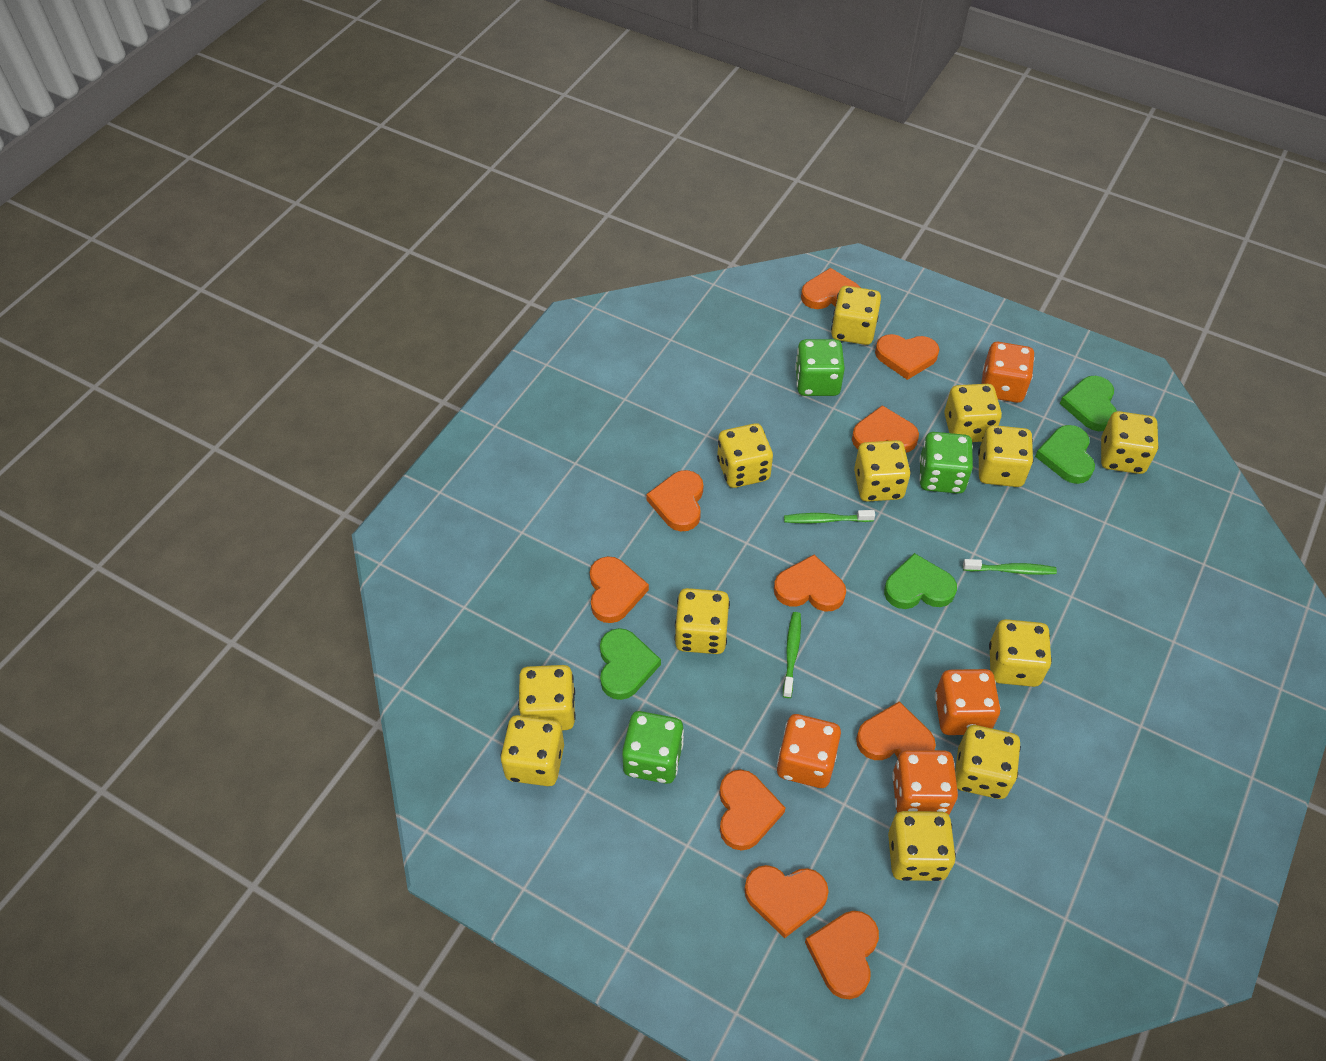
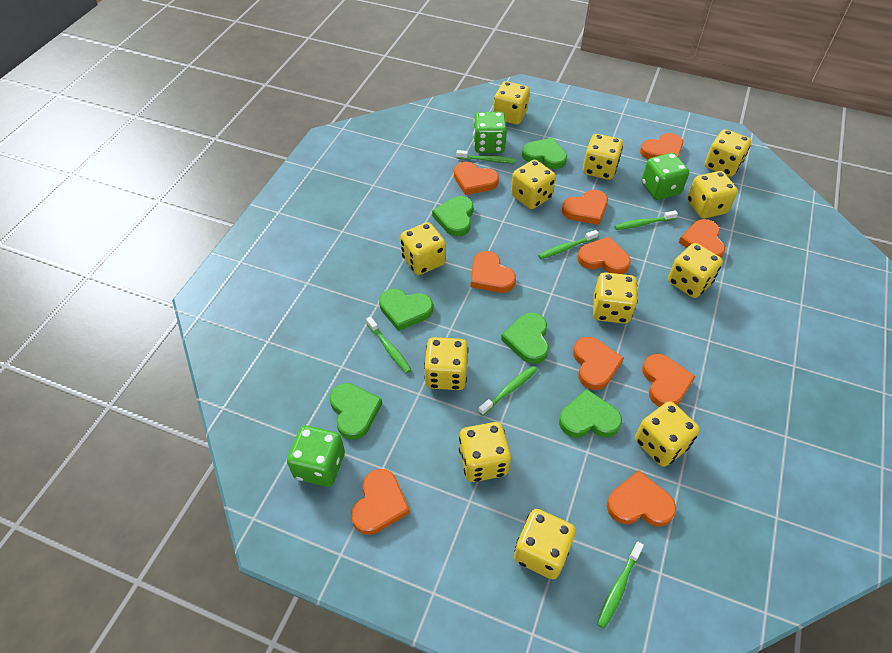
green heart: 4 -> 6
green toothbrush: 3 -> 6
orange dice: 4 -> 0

...

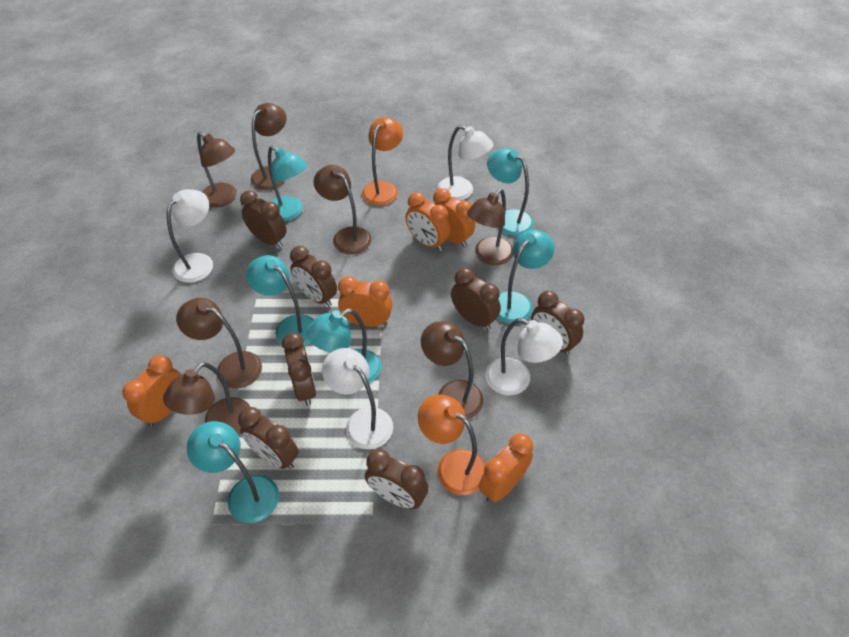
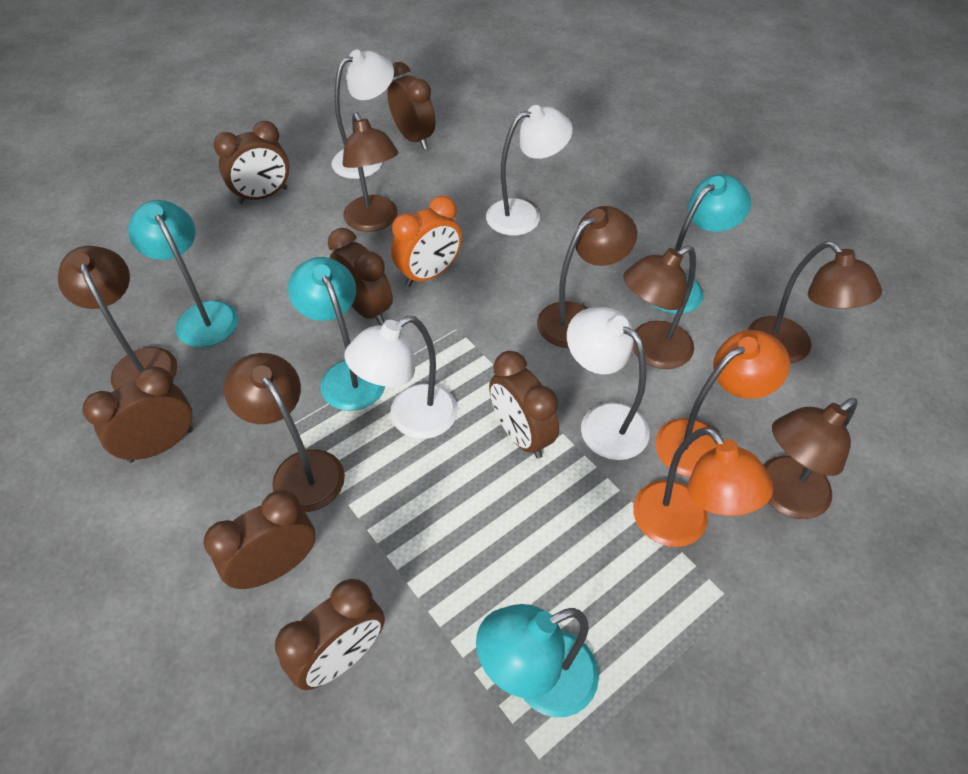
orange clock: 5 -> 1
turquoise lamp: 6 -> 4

** Problem to work on **
Of the entries above, repeat exactly the lines from the line with "green heart: 4 -> 6" through the line with "orange dice: 4 -> 0", both of them included.

** Reply **
green heart: 4 -> 6
green toothbrush: 3 -> 6
orange dice: 4 -> 0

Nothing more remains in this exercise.